Exercise instructions: All of the entries below, duplicated exactly, make up the answer.

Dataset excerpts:

┌──

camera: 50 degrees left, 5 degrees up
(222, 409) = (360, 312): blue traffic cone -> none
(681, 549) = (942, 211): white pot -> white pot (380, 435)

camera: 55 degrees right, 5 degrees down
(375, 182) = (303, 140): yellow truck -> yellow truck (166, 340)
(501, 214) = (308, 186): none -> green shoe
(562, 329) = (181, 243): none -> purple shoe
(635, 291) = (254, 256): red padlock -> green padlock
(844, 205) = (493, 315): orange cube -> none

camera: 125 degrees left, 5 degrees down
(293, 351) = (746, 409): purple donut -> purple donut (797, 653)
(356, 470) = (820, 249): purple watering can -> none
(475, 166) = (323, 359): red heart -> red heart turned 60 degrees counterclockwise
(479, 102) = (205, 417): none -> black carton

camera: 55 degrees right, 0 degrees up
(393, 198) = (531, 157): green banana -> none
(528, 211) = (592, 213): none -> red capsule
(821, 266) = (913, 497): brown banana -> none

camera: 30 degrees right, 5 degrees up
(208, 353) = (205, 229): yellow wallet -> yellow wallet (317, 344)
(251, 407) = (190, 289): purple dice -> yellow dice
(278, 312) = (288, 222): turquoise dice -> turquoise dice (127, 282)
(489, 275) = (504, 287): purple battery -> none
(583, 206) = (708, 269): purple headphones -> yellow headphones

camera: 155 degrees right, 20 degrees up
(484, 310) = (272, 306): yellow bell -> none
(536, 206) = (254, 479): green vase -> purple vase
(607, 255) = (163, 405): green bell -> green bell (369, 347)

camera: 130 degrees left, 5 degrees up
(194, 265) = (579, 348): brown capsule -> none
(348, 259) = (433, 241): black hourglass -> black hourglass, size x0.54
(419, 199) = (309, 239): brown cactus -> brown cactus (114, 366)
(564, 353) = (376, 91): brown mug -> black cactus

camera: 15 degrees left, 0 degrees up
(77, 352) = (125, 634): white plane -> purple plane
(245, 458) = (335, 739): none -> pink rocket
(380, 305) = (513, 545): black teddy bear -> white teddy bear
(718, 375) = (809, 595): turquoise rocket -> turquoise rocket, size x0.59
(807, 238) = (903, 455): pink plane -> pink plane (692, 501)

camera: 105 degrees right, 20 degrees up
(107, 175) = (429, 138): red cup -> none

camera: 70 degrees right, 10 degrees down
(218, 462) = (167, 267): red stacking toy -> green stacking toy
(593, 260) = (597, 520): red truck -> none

└──

Exercise response:
camera: 50 degrees left, 5 degrees up
(222, 409) = (360, 312): blue traffic cone -> none
(681, 549) = (942, 211): white pot -> white pot (380, 435)

camera: 55 degrees right, 5 degrees down
(375, 182) = (303, 140): yellow truck -> yellow truck (166, 340)
(501, 214) = (308, 186): none -> green shoe
(562, 329) = (181, 243): none -> purple shoe
(635, 291) = (254, 256): red padlock -> green padlock
(844, 205) = (493, 315): orange cube -> none

camera: 125 degrees left, 5 degrees down
(293, 351) = (746, 409): purple donut -> purple donut (797, 653)
(356, 470) = (820, 249): purple watering can -> none
(475, 166) = (323, 359): red heart -> red heart turned 60 degrees counterclockwise
(479, 102) = (205, 417): none -> black carton

camera: 55 degrees right, 0 degrees up
(393, 198) = (531, 157): green banana -> none
(528, 211) = (592, 213): none -> red capsule
(821, 266) = (913, 497): brown banana -> none

camera: 30 degrees right, 5 degrees up
(208, 353) = (205, 229): yellow wallet -> yellow wallet (317, 344)
(251, 407) = (190, 289): purple dice -> yellow dice
(278, 312) = (288, 222): turquoise dice -> turquoise dice (127, 282)
(489, 275) = (504, 287): purple battery -> none
(583, 206) = (708, 269): purple headphones -> yellow headphones

camera: 155 degrees right, 20 degrees up
(484, 310) = (272, 306): yellow bell -> none
(536, 206) = (254, 479): green vase -> purple vase
(607, 255) = (163, 405): green bell -> green bell (369, 347)

camera: 130 degrees left, 5 degrees up
(194, 265) = (579, 348): brown capsule -> none
(348, 259) = (433, 241): black hourglass -> black hourglass, size x0.54
(419, 199) = (309, 239): brown cactus -> brown cactus (114, 366)
(564, 353) = (376, 91): brown mug -> black cactus

camera: 15 degrees left, 0 degrees up
(77, 352) = (125, 634): white plane -> purple plane
(245, 458) = (335, 739): none -> pink rocket
(380, 305) = (513, 545): black teddy bear -> white teddy bear
(718, 375) = (809, 595): turquoise rocket -> turquoise rocket, size x0.59
(807, 238) = (903, 455): pink plane -> pink plane (692, 501)

camera: 105 degrees right, 20 degrees up
(107, 175) = (429, 138): red cup -> none

camera: 70 degrees right, 10 degrees down
(218, 462) = (167, 267): red stacking toy -> green stacking toy
(593, 260) = (597, 520): red truck -> none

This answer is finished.